#### [WHAT TO PRODUCE]
Scan the entries below and return each line that contains "szary".

** RECORDS PROVIDED follows **

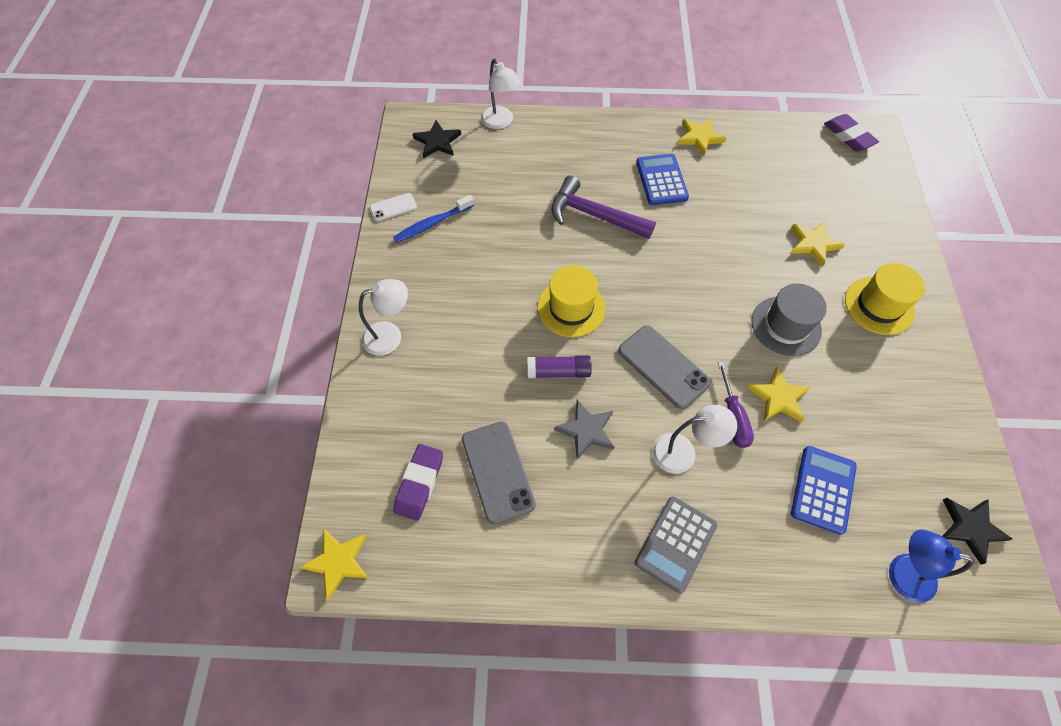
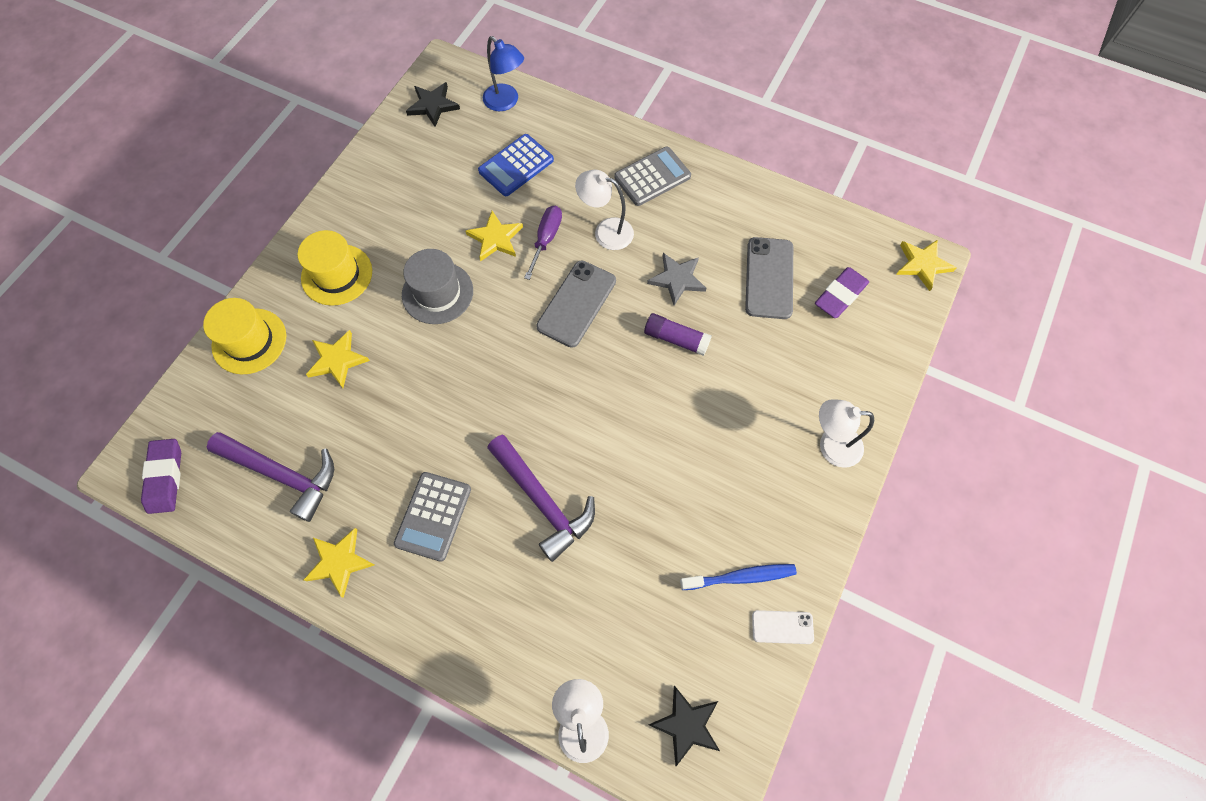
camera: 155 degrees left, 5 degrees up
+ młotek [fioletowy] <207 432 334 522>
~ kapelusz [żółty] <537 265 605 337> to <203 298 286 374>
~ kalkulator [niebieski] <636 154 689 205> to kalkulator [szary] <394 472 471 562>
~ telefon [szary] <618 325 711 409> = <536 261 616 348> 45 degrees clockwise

** End of RECORDS PROVIDED **

#### [WRITTEN ANSWER]
~ kalkulator [niebieski] <636 154 689 205> to kalkulator [szary] <394 472 471 562>
~ telefon [szary] <618 325 711 409> = <536 261 616 348> 45 degrees clockwise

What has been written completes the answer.